WHAT IS NEEDED ▸ Copy every line from the records below that holds the word "strawberry".

───── THE DATA ─────

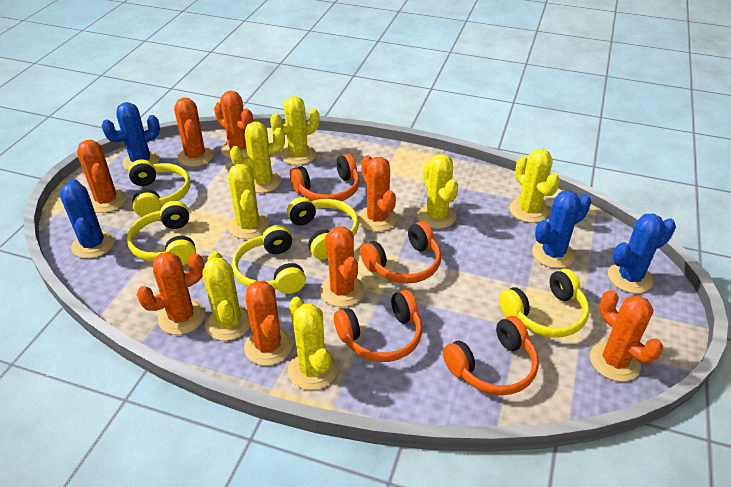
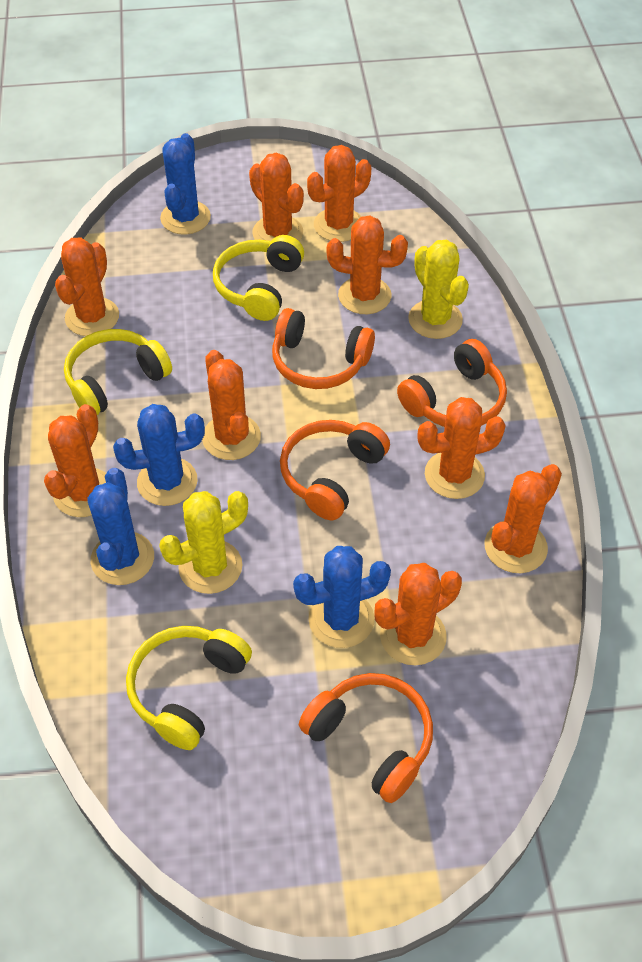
orange cactus: 8 -> 9
yellow cactus: 7 -> 2
yellow headphones: 5 -> 3

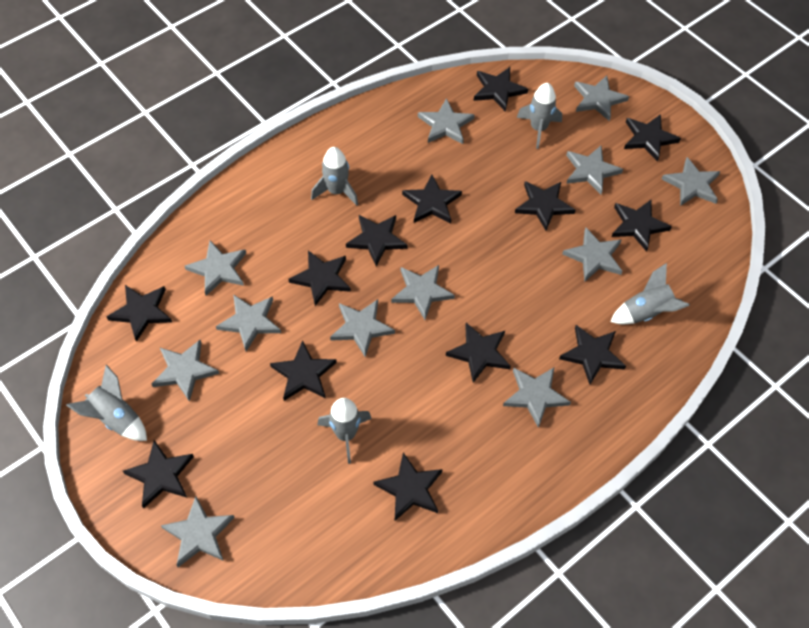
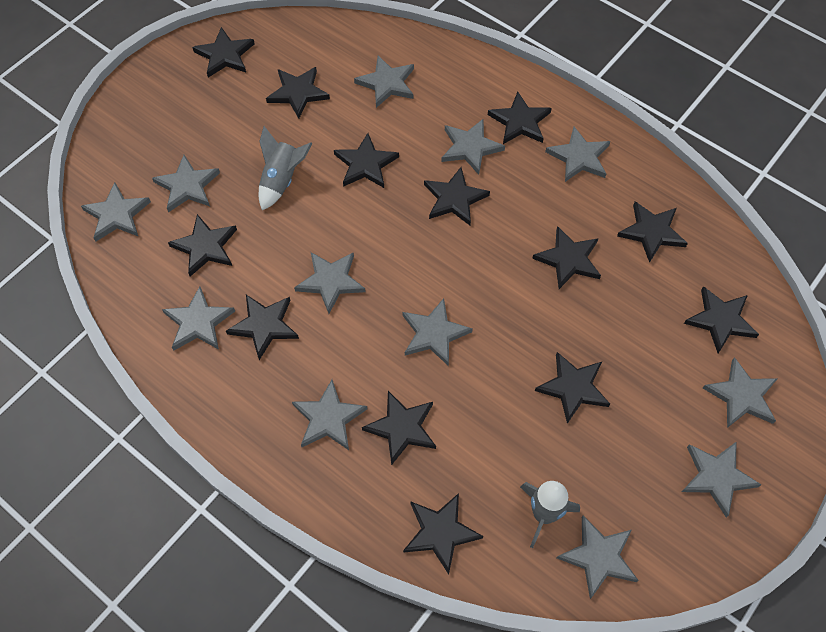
grey rocket: 5 -> 2

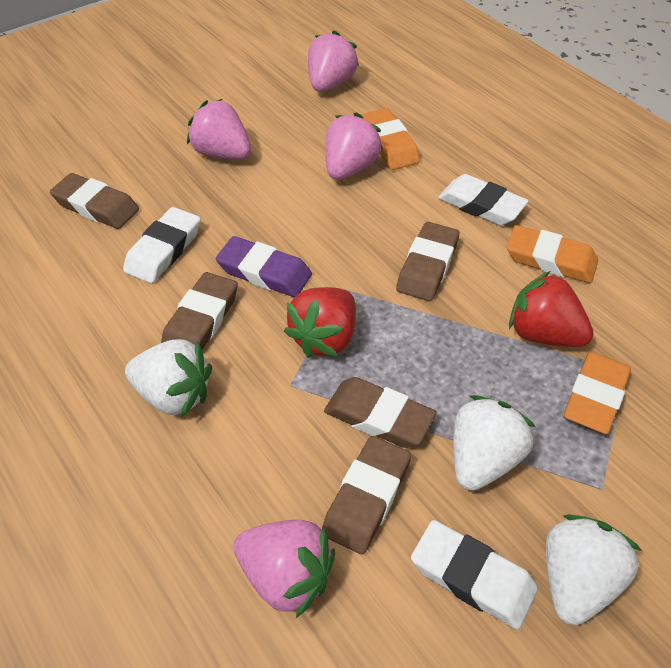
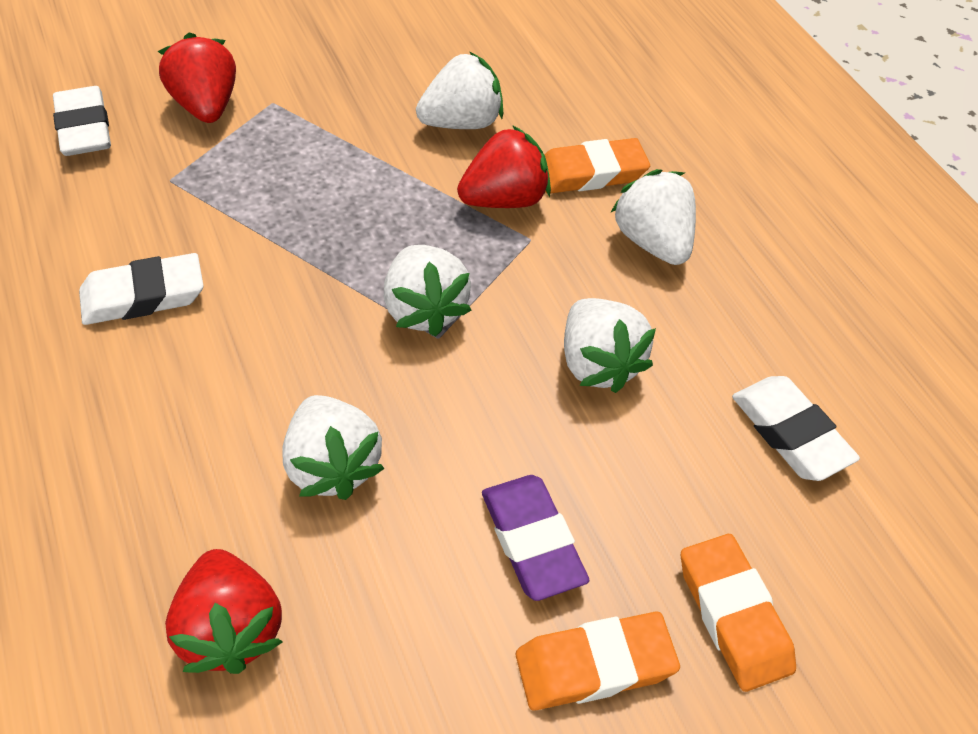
brown eraser: 5 -> 0
pink strawberry: 4 -> 0
red strawberry: 2 -> 3
white strawberry: 3 -> 5

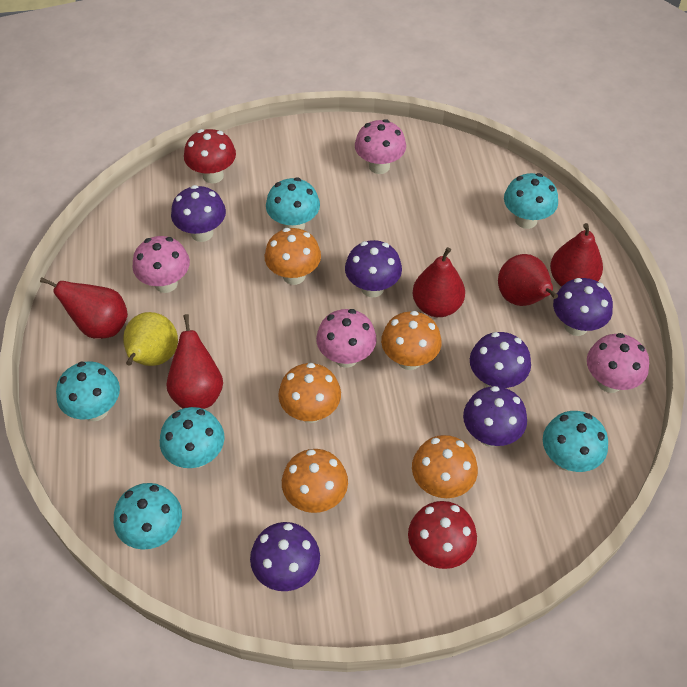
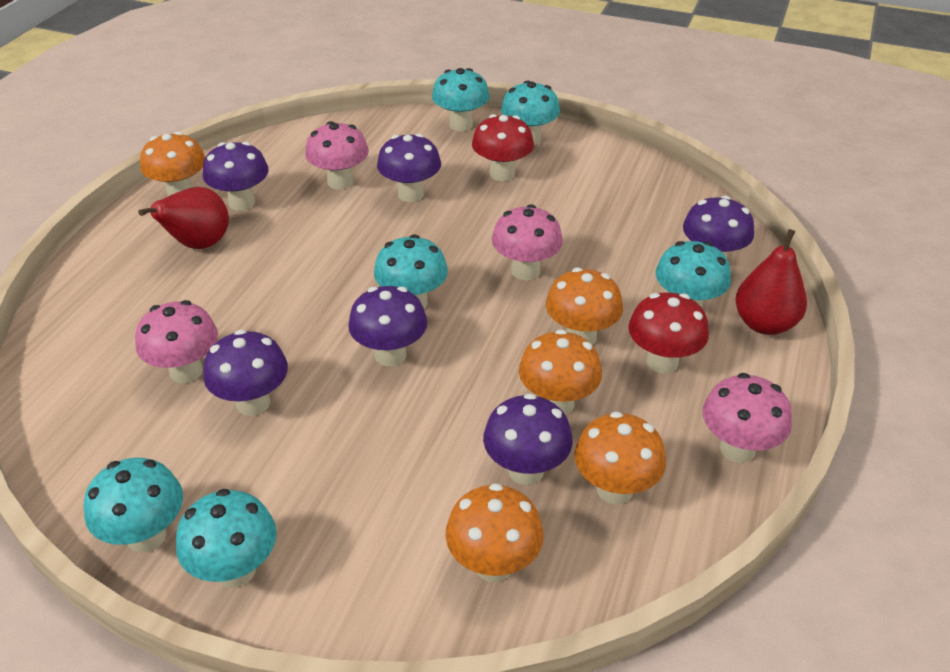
red pear: 5 -> 2
yellow pear: 1 -> 0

─────

RESPONSE FOR THIS EXERCISE ▸
pink strawberry: 4 -> 0
red strawberry: 2 -> 3
white strawberry: 3 -> 5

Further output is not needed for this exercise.